DATA FOR THIS EXERCISE:
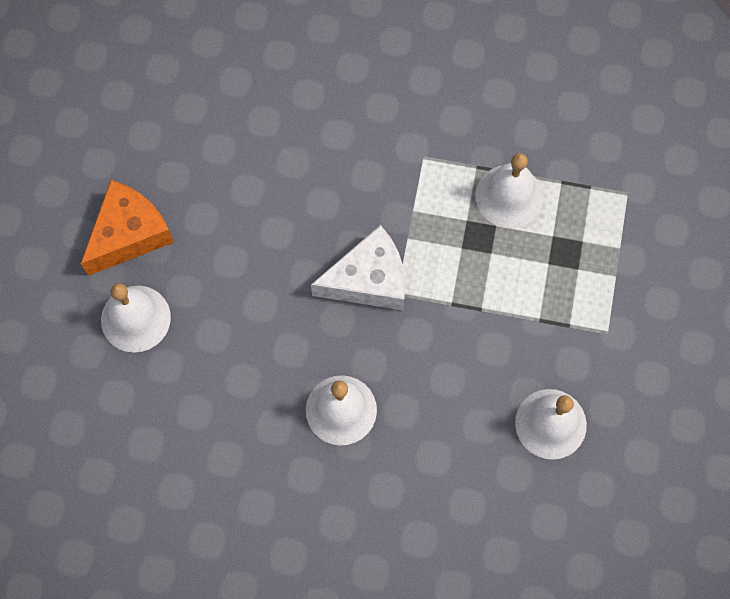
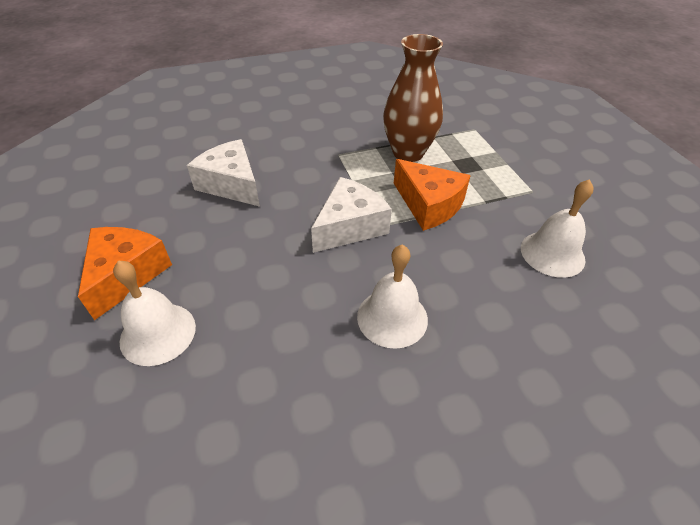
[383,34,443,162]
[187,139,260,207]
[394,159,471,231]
---
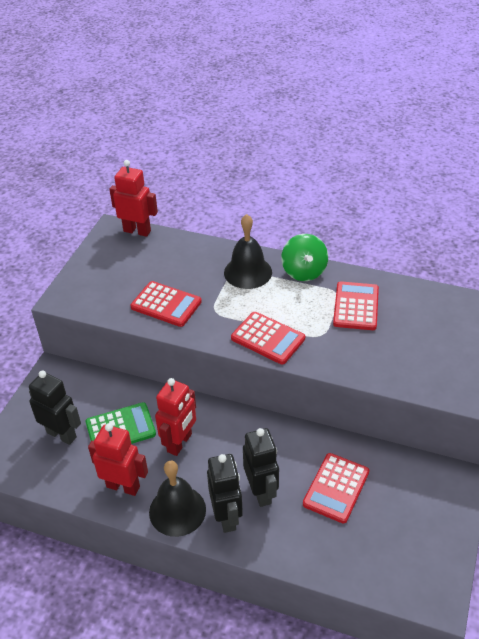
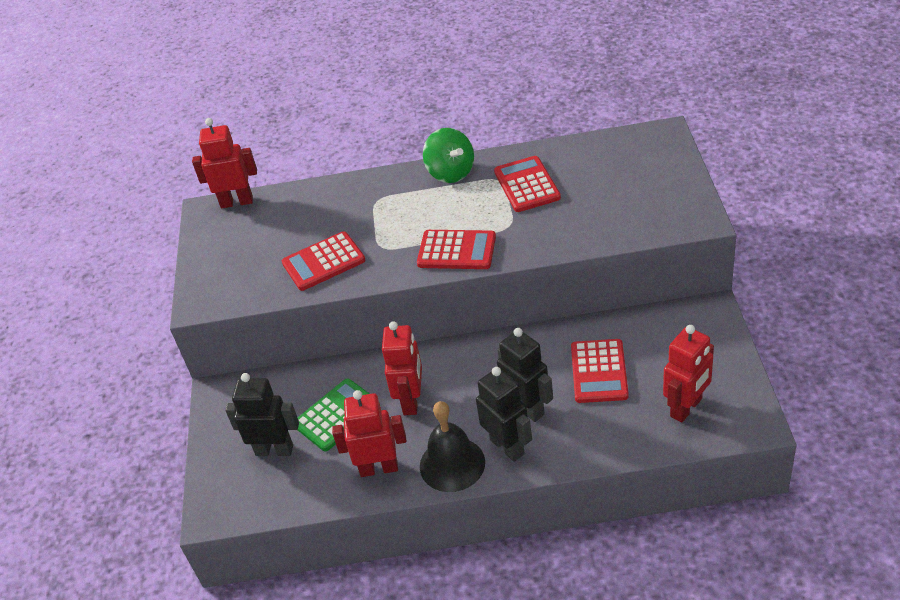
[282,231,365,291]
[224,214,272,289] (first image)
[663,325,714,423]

ACTIVITY: Please give an exact copy of the entries above, from the line with "[282,231,365,291]" down to the line with "[663,325,714,423]", inclusive, and nothing else.

RESULT BELOW:
[282,231,365,291]
[224,214,272,289] (first image)
[663,325,714,423]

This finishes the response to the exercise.